Work instruction:
Please write out exactly the line containing "purple triangle: rotated" below and every line after it, through the last one, but leave out any pictures.

Records provided:
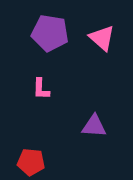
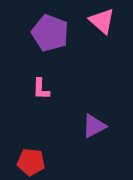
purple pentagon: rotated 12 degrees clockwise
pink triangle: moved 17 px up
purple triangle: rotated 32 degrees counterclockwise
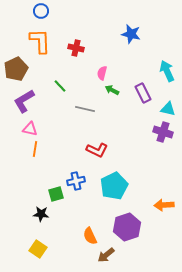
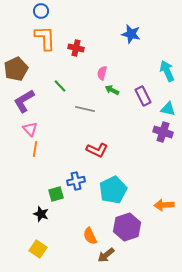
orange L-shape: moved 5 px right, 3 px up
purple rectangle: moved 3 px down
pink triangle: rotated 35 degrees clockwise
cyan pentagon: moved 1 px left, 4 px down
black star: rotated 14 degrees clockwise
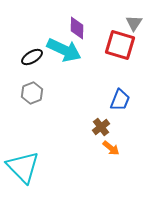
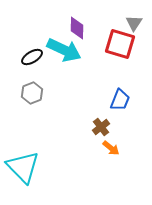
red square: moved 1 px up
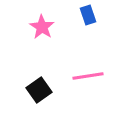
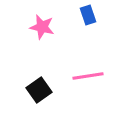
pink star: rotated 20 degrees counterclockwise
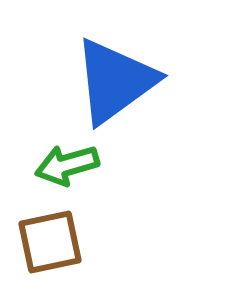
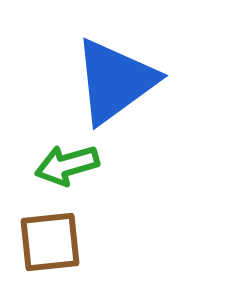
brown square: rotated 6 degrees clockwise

Solution to this task:
purple triangle: rotated 32 degrees counterclockwise
orange L-shape: moved 5 px right, 3 px up
purple rectangle: moved 3 px down
pink triangle: rotated 35 degrees clockwise
cyan pentagon: moved 1 px left, 4 px down
black star: rotated 14 degrees clockwise
red square: moved 1 px up
pink star: rotated 20 degrees counterclockwise
brown square: rotated 6 degrees clockwise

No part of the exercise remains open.